▸ Problem details
Every entry should be transcribed word for word, so that nothing is missing.

▸ Excerpted records
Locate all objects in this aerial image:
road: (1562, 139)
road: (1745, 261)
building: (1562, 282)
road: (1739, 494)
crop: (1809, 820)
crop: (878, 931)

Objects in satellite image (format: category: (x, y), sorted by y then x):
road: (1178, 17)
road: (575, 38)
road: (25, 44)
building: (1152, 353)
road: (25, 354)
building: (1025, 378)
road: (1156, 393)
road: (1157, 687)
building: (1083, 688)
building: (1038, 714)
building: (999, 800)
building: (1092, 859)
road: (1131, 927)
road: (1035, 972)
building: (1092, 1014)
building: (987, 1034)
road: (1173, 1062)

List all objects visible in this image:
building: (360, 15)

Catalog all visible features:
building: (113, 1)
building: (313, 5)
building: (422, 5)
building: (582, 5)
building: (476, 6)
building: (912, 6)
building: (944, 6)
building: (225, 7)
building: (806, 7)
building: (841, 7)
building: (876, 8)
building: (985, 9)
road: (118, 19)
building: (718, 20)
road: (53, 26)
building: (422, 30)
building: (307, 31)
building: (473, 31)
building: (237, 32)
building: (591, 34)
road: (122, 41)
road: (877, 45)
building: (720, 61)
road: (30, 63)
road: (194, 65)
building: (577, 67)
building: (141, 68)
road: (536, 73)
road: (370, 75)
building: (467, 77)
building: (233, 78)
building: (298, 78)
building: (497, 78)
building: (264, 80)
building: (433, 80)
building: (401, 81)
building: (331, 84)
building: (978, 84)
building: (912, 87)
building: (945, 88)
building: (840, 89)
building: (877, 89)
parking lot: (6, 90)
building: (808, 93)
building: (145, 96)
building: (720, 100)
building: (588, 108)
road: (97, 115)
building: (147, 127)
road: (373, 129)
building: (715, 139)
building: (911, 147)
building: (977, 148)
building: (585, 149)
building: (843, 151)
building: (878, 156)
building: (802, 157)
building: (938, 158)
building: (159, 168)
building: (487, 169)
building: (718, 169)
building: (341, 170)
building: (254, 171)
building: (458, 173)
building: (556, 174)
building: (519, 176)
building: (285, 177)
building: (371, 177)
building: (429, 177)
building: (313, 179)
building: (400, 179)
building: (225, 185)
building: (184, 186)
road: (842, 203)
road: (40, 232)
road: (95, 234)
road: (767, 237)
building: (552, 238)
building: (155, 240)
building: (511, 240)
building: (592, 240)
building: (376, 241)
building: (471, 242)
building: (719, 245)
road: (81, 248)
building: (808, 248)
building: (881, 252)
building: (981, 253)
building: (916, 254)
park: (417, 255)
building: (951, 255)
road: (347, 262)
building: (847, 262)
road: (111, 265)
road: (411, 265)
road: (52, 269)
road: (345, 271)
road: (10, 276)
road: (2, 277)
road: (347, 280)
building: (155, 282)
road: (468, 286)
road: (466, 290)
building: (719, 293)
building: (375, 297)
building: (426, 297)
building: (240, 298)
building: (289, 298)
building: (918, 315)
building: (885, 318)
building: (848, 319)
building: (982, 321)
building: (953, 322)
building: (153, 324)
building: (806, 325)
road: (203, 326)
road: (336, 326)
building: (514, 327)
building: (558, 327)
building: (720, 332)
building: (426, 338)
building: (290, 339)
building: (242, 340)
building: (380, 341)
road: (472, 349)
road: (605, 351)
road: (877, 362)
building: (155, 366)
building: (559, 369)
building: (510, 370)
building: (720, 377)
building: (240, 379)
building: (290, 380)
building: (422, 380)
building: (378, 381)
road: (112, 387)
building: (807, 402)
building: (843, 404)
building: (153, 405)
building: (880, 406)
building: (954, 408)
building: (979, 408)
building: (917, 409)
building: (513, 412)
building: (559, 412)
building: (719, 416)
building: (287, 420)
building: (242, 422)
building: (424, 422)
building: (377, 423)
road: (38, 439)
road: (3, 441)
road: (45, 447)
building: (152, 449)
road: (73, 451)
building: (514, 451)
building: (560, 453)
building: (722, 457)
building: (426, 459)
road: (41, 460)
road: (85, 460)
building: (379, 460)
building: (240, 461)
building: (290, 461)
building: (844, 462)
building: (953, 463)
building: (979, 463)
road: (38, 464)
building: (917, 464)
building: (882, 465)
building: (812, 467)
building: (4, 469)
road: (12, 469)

▸ Solution to this exercise
Locate all objects in this aerial image:
road: (1562, 139)
road: (1745, 261)
building: (1562, 282)
road: (1739, 494)
crop: (1809, 820)
crop: (878, 931)

Objects in satellite image (format: category: (x, y), sorted by y then x):
road: (1178, 17)
road: (575, 38)
road: (25, 44)
building: (1152, 353)
road: (25, 354)
building: (1025, 378)
road: (1156, 393)
road: (1157, 687)
building: (1083, 688)
building: (1038, 714)
building: (999, 800)
building: (1092, 859)
road: (1131, 927)
road: (1035, 972)
building: (1092, 1014)
building: (987, 1034)
road: (1173, 1062)

List all objects visible in this image:
building: (360, 15)

Catalog all visible features:
building: (113, 1)
building: (313, 5)
building: (422, 5)
building: (582, 5)
building: (476, 6)
building: (912, 6)
building: (944, 6)
building: (225, 7)
building: (806, 7)
building: (841, 7)
building: (876, 8)
building: (985, 9)
road: (118, 19)
building: (718, 20)
road: (53, 26)
building: (422, 30)
building: (307, 31)
building: (473, 31)
building: (237, 32)
building: (591, 34)
road: (122, 41)
road: (877, 45)
building: (720, 61)
road: (30, 63)
road: (194, 65)
building: (577, 67)
building: (141, 68)
road: (536, 73)
road: (370, 75)
building: (467, 77)
building: (233, 78)
building: (298, 78)
building: (497, 78)
building: (264, 80)
building: (433, 80)
building: (401, 81)
building: (331, 84)
building: (978, 84)
building: (912, 87)
building: (945, 88)
building: (840, 89)
building: (877, 89)
parking lot: (6, 90)
building: (808, 93)
building: (145, 96)
building: (720, 100)
building: (588, 108)
road: (97, 115)
building: (147, 127)
road: (373, 129)
building: (715, 139)
building: (911, 147)
building: (977, 148)
building: (585, 149)
building: (843, 151)
building: (878, 156)
building: (802, 157)
building: (938, 158)
building: (159, 168)
building: (487, 169)
building: (718, 169)
building: (341, 170)
building: (254, 171)
building: (458, 173)
building: (556, 174)
building: (519, 176)
building: (285, 177)
building: (371, 177)
building: (429, 177)
building: (313, 179)
building: (400, 179)
building: (225, 185)
building: (184, 186)
road: (842, 203)
road: (40, 232)
road: (95, 234)
road: (767, 237)
building: (552, 238)
building: (155, 240)
building: (511, 240)
building: (592, 240)
building: (376, 241)
building: (471, 242)
building: (719, 245)
road: (81, 248)
building: (808, 248)
building: (881, 252)
building: (981, 253)
building: (916, 254)
park: (417, 255)
building: (951, 255)
road: (347, 262)
building: (847, 262)
road: (111, 265)
road: (411, 265)
road: (52, 269)
road: (345, 271)
road: (10, 276)
road: (2, 277)
road: (347, 280)
building: (155, 282)
road: (468, 286)
road: (466, 290)
building: (719, 293)
building: (375, 297)
building: (426, 297)
building: (240, 298)
building: (289, 298)
building: (918, 315)
building: (885, 318)
building: (848, 319)
building: (982, 321)
building: (953, 322)
building: (153, 324)
building: (806, 325)
road: (203, 326)
road: (336, 326)
building: (514, 327)
building: (558, 327)
building: (720, 332)
building: (426, 338)
building: (290, 339)
building: (242, 340)
building: (380, 341)
road: (472, 349)
road: (605, 351)
road: (877, 362)
building: (155, 366)
building: (559, 369)
building: (510, 370)
building: (720, 377)
building: (240, 379)
building: (290, 380)
building: (422, 380)
building: (378, 381)
road: (112, 387)
building: (807, 402)
building: (843, 404)
building: (153, 405)
building: (880, 406)
building: (954, 408)
building: (979, 408)
building: (917, 409)
building: (513, 412)
building: (559, 412)
building: (719, 416)
building: (287, 420)
building: (242, 422)
building: (424, 422)
building: (377, 423)
road: (38, 439)
road: (3, 441)
road: (45, 447)
building: (152, 449)
road: (73, 451)
building: (514, 451)
building: (560, 453)
building: (722, 457)
building: (426, 459)
road: (41, 460)
road: (85, 460)
building: (379, 460)
building: (240, 461)
building: (290, 461)
building: (844, 462)
building: (953, 463)
building: (979, 463)
road: (38, 464)
building: (917, 464)
building: (882, 465)
building: (812, 467)
building: (4, 469)
road: (12, 469)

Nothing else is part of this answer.